What is required —
The answer must consist of every line below that contains the word "diode".

════

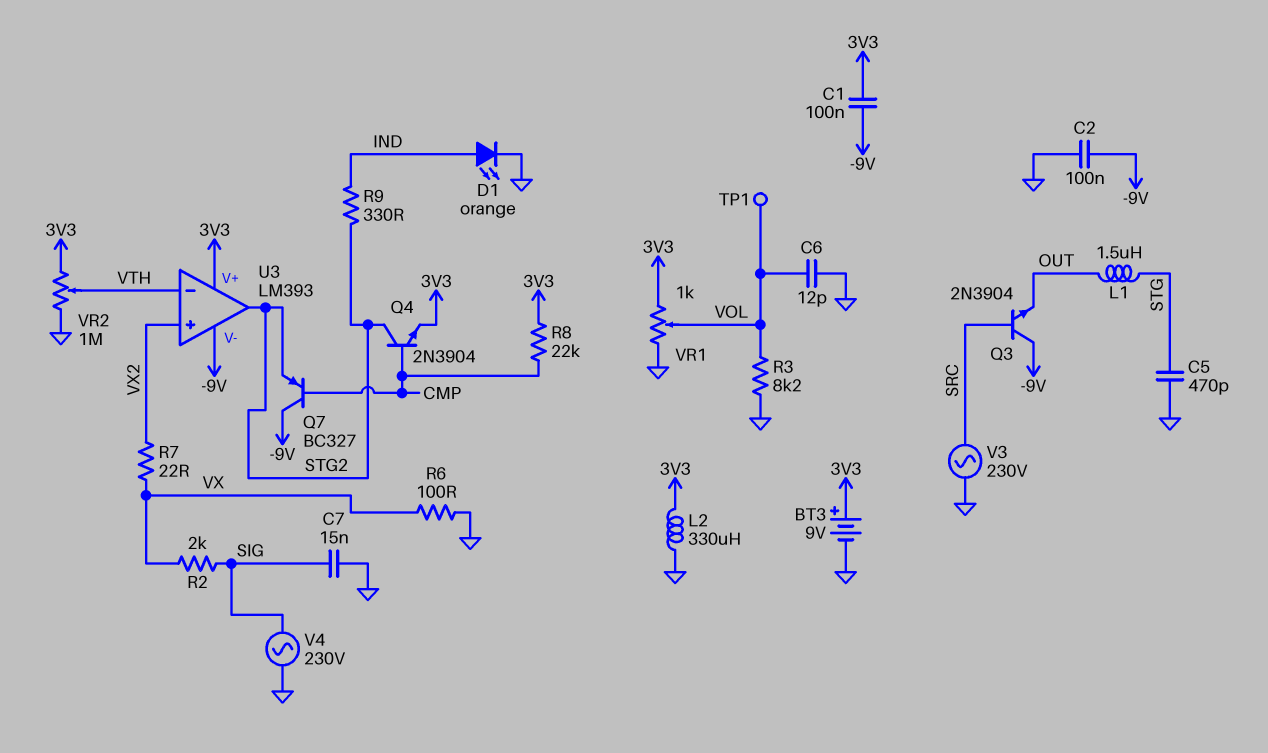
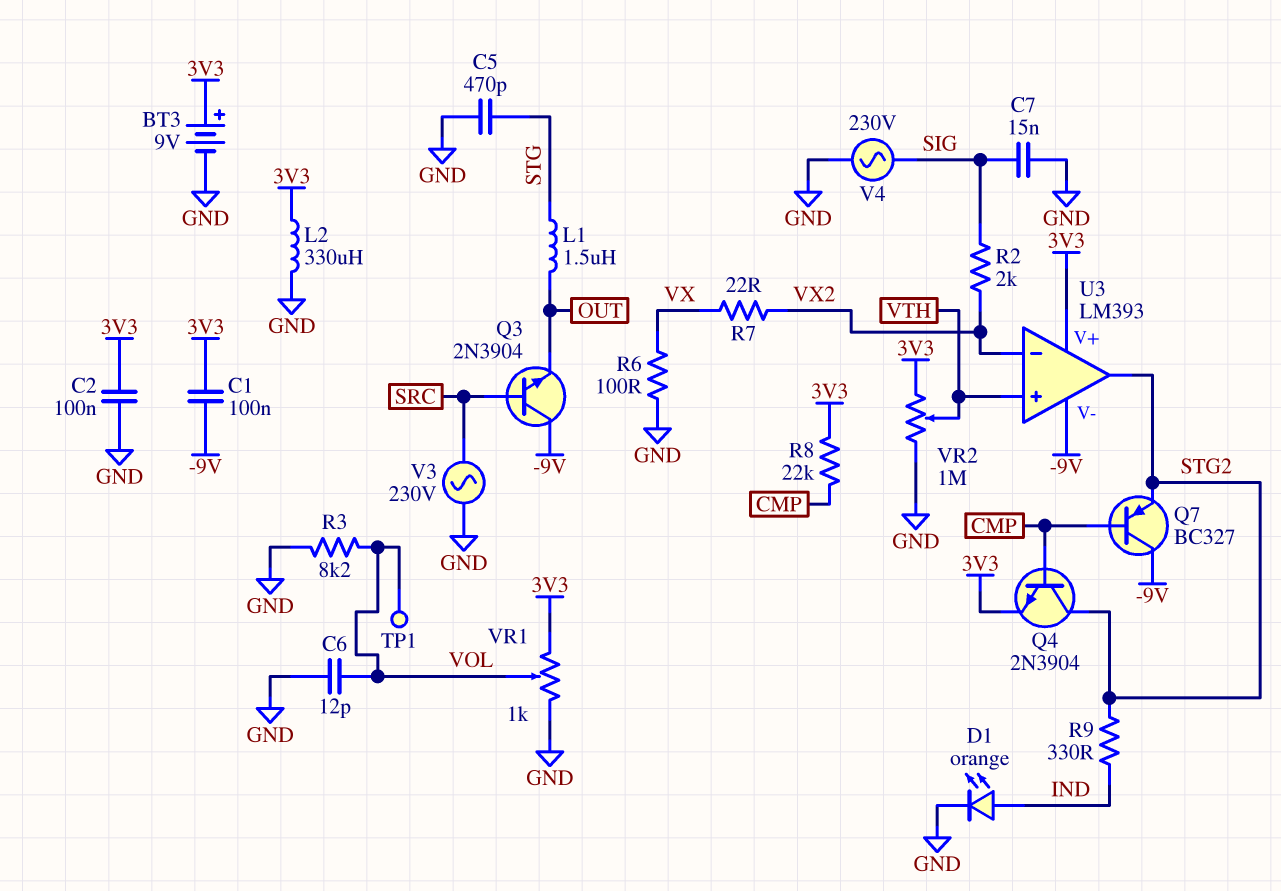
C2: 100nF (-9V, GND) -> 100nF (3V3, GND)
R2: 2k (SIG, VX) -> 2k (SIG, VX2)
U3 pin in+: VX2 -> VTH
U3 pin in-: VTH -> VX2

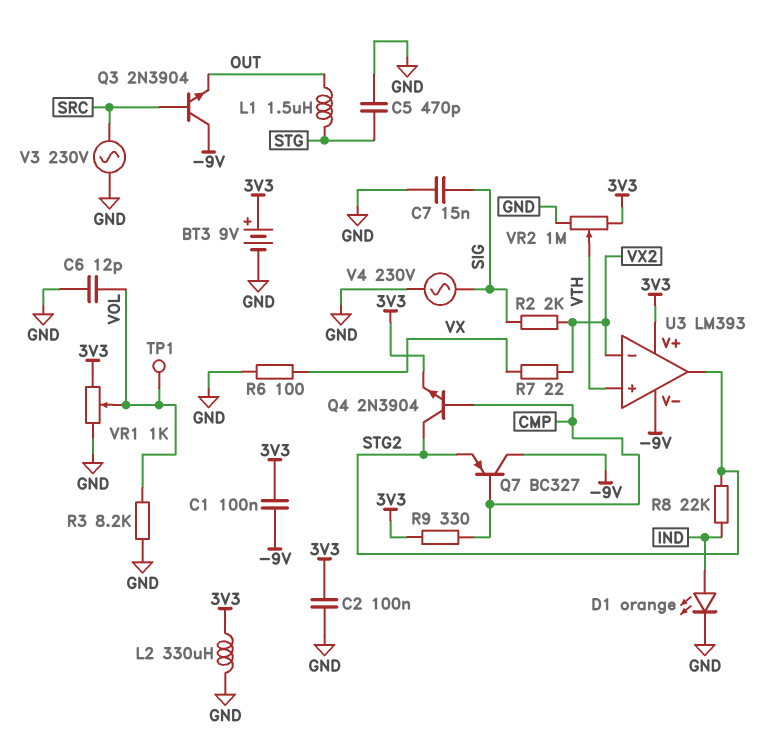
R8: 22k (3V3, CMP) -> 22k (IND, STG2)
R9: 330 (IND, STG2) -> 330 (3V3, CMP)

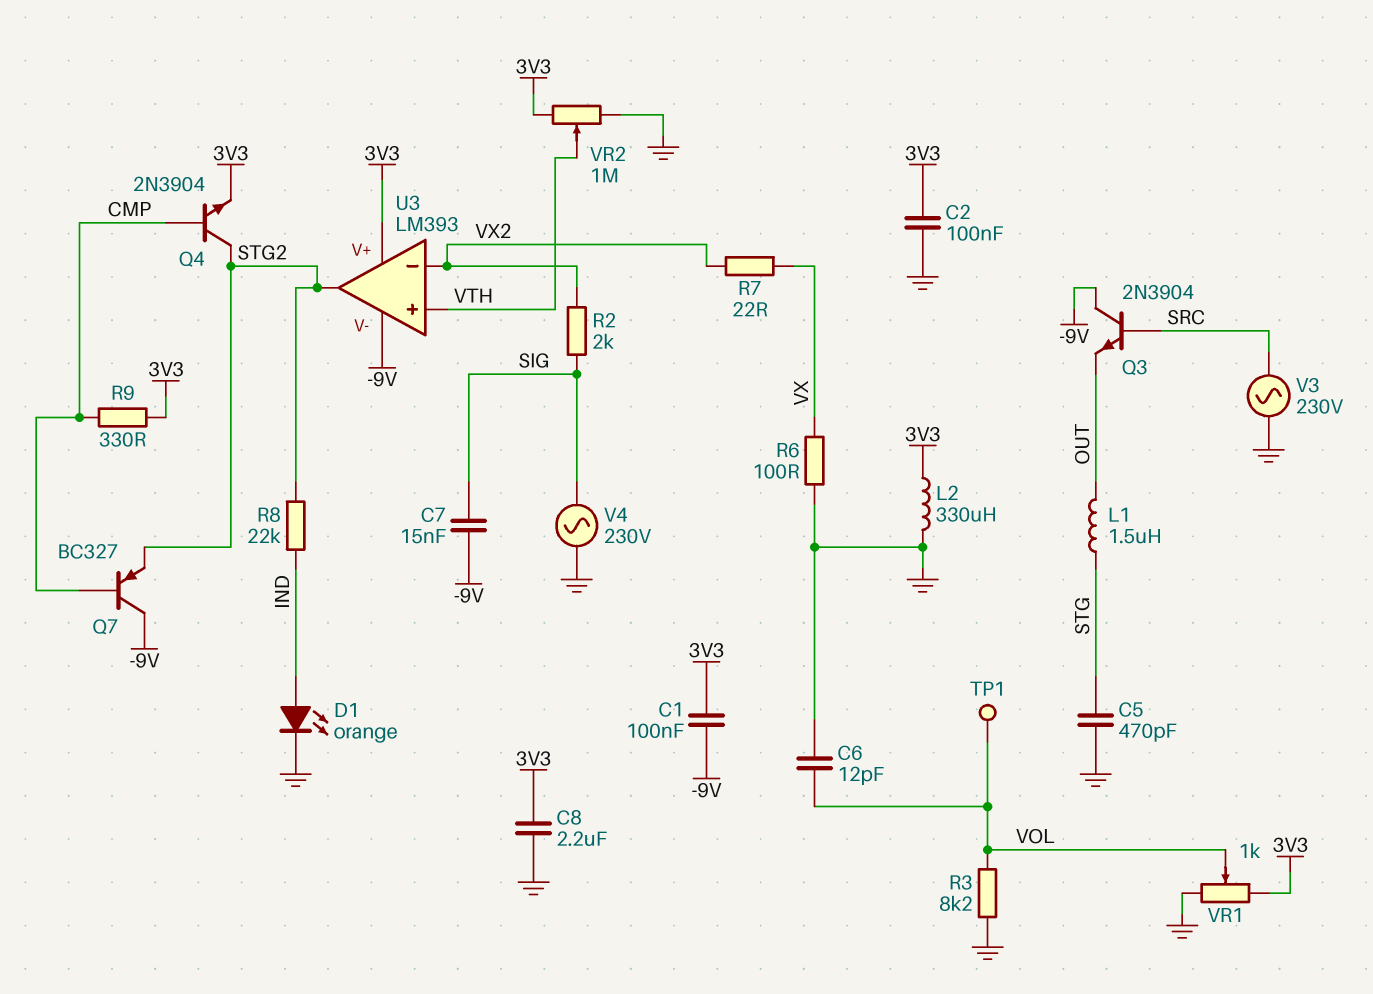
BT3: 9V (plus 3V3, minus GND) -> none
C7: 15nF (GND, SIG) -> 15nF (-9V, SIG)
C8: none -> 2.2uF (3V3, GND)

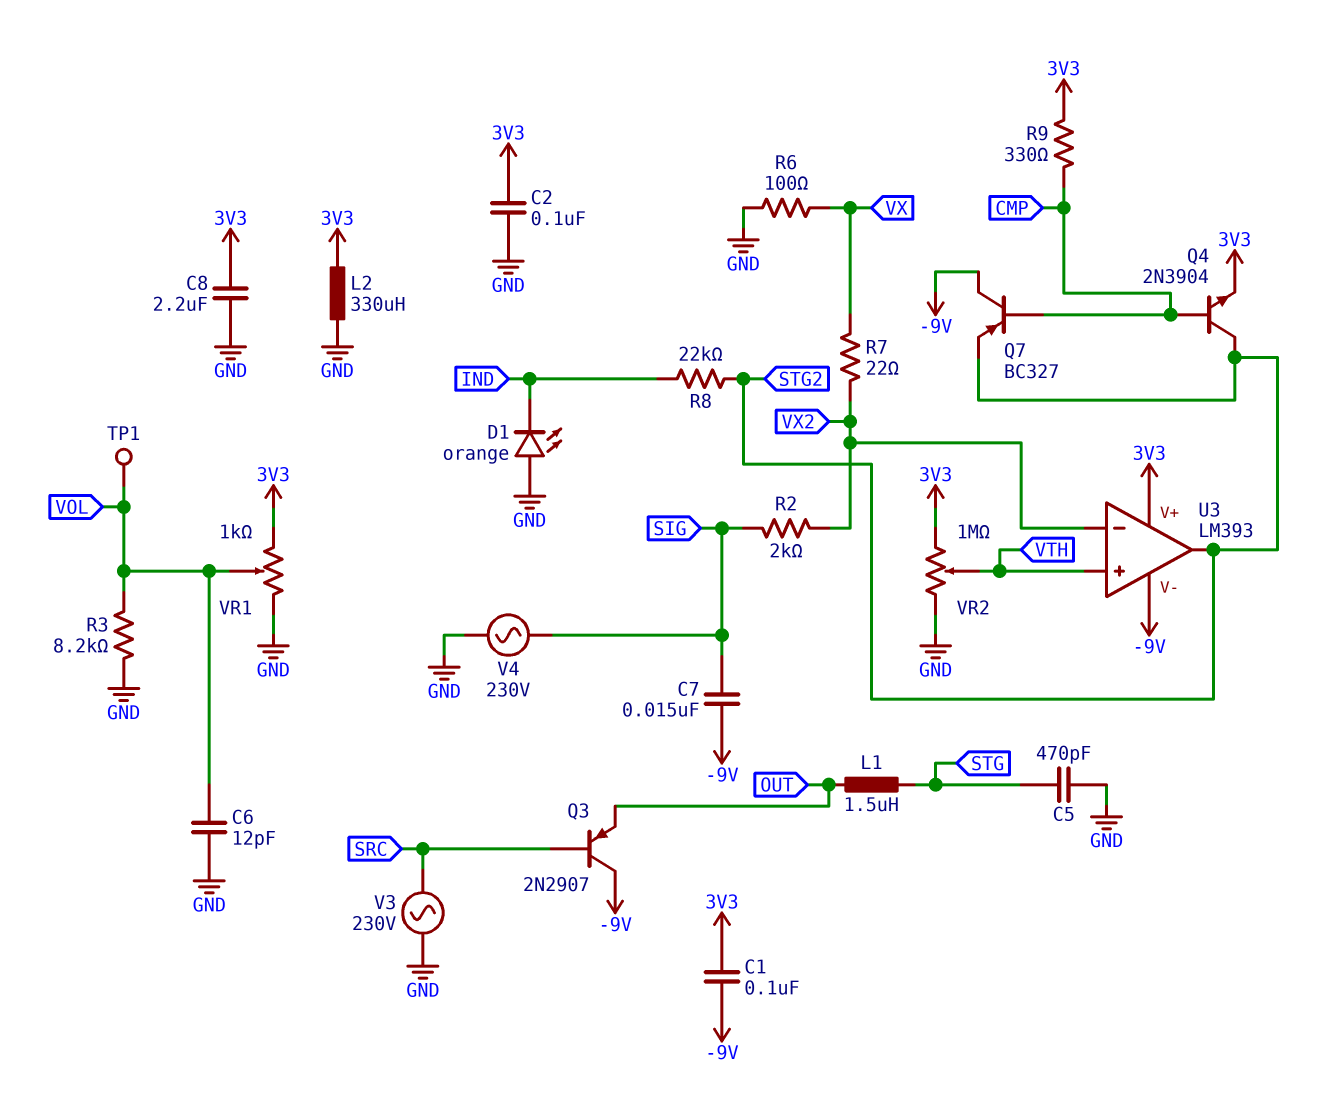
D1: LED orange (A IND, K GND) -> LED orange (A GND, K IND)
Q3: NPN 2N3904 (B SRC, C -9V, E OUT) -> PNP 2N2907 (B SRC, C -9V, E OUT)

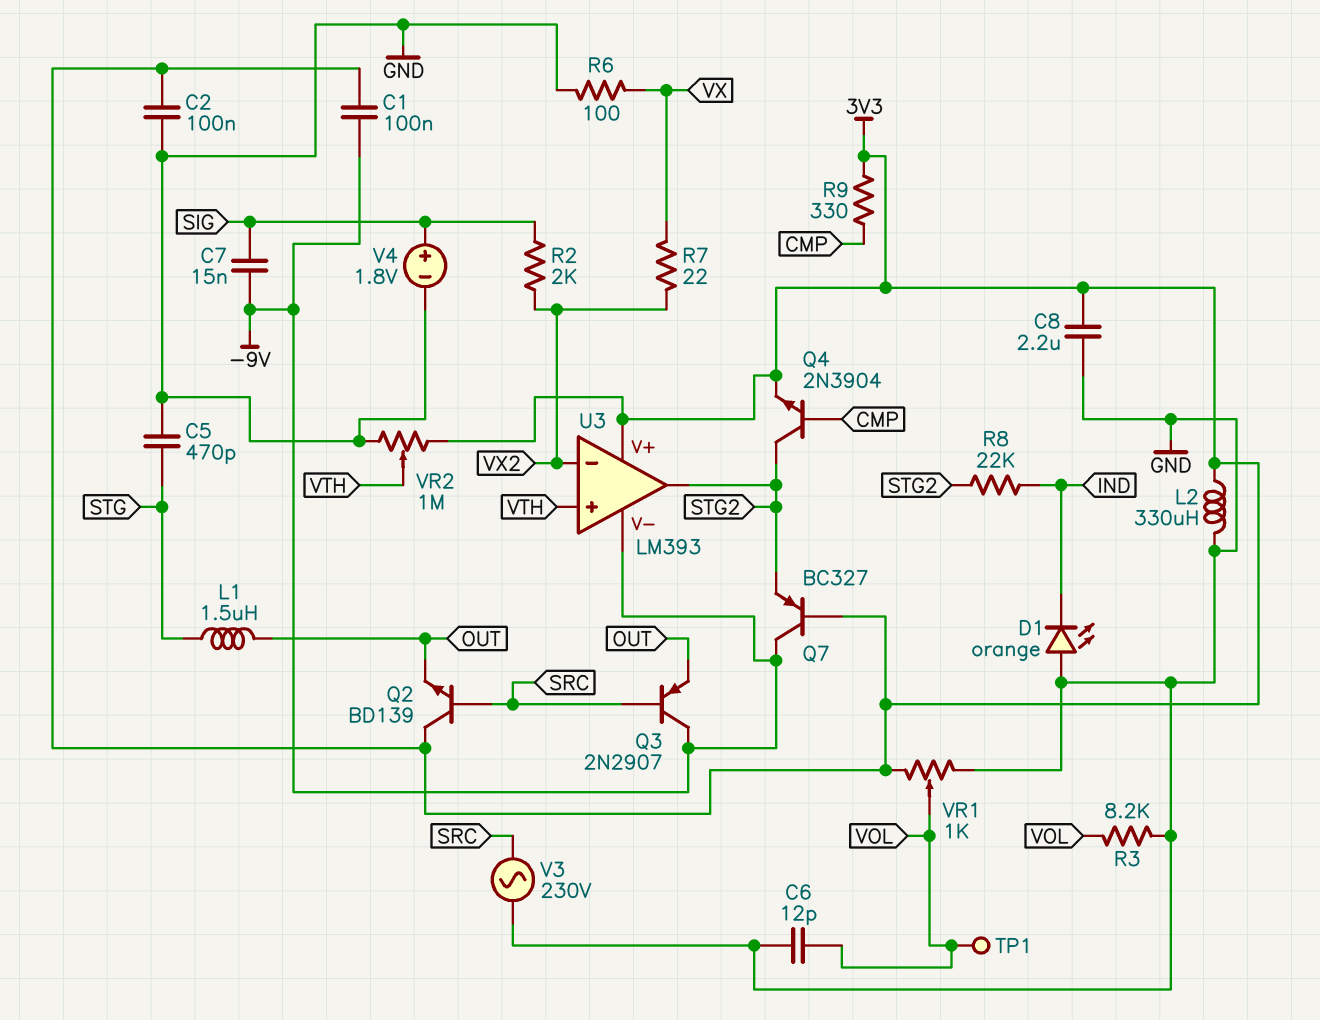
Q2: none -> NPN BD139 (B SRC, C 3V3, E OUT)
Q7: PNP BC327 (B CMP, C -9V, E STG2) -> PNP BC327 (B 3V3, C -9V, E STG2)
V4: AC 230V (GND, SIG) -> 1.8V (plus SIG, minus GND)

════

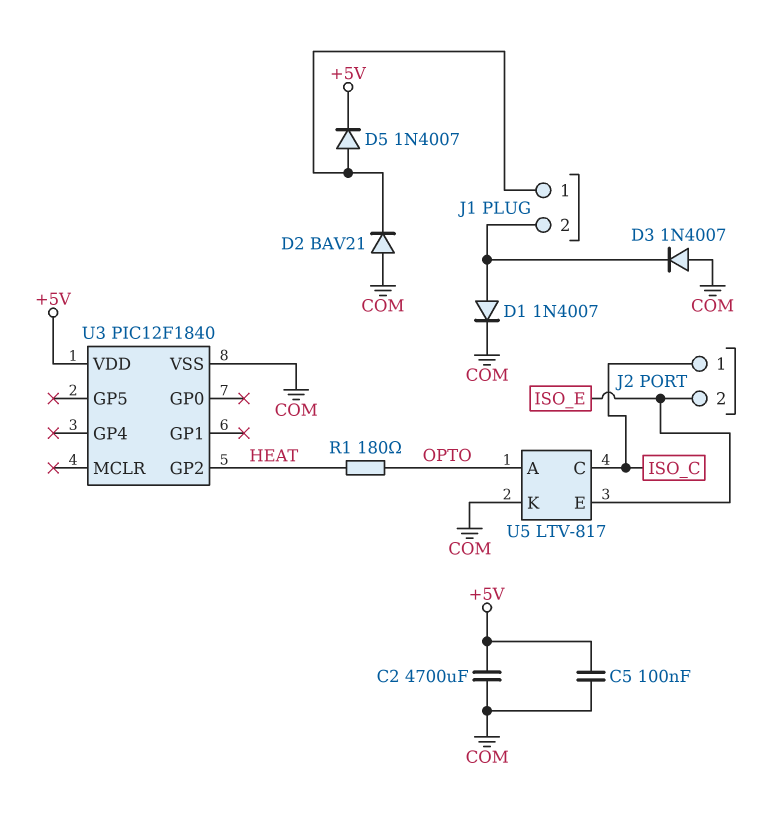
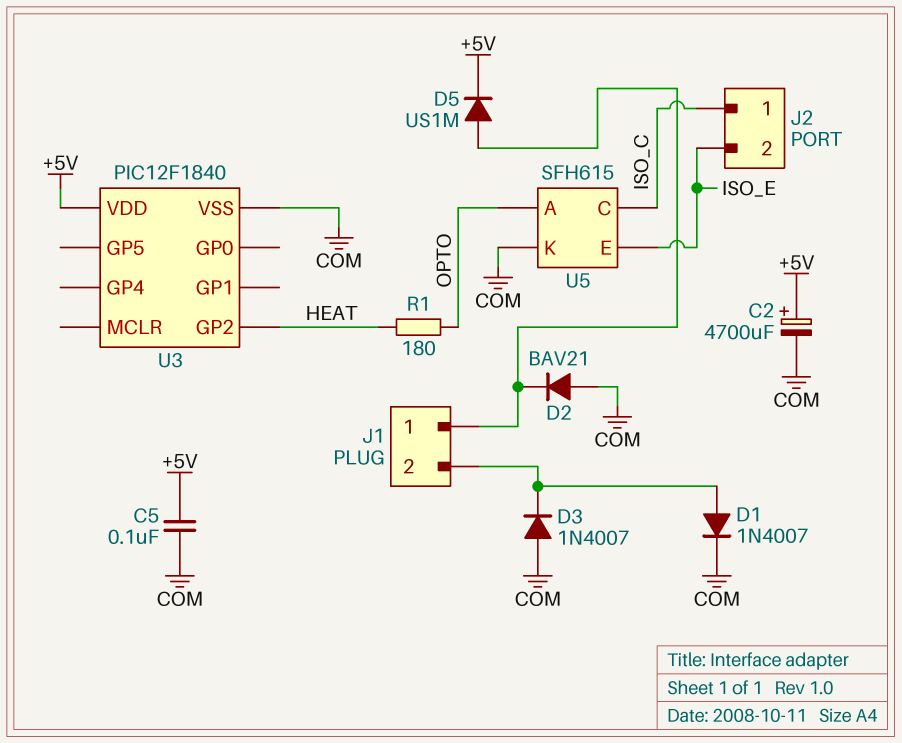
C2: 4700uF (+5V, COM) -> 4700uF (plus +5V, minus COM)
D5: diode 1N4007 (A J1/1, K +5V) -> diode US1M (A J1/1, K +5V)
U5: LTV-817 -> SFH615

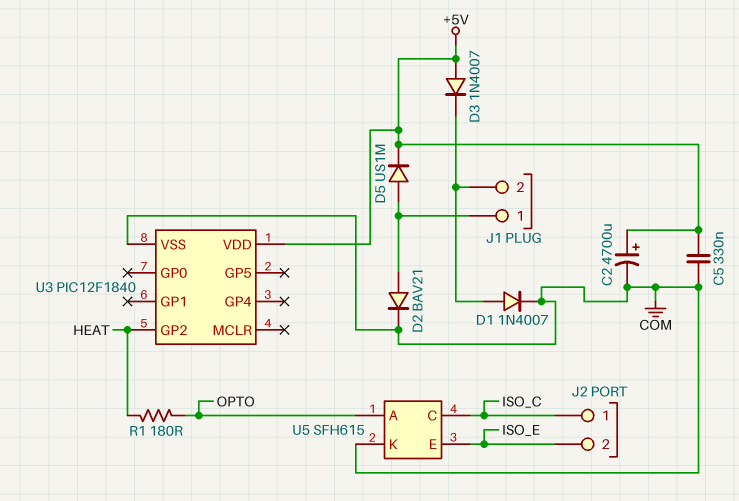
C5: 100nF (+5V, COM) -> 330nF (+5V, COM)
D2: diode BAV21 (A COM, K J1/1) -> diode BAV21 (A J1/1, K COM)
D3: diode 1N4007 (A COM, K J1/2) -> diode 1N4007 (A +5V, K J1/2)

════

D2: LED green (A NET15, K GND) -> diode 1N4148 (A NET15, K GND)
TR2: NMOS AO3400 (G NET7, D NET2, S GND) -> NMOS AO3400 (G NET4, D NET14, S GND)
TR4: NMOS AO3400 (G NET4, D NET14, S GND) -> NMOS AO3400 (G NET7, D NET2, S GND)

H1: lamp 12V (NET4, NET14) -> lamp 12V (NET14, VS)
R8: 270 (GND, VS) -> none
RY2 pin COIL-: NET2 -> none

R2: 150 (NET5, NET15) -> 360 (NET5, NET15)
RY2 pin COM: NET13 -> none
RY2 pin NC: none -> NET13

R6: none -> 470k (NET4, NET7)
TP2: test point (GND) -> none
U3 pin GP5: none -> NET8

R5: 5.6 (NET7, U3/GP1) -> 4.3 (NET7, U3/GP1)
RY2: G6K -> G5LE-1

════

Exercise response —
D5: diode 1N4007 (A J1/1, K +5V) -> diode US1M (A J1/1, K +5V)
D2: diode BAV21 (A COM, K J1/1) -> diode BAV21 (A J1/1, K COM)
D3: diode 1N4007 (A COM, K J1/2) -> diode 1N4007 (A +5V, K J1/2)
D2: LED green (A NET15, K GND) -> diode 1N4148 (A NET15, K GND)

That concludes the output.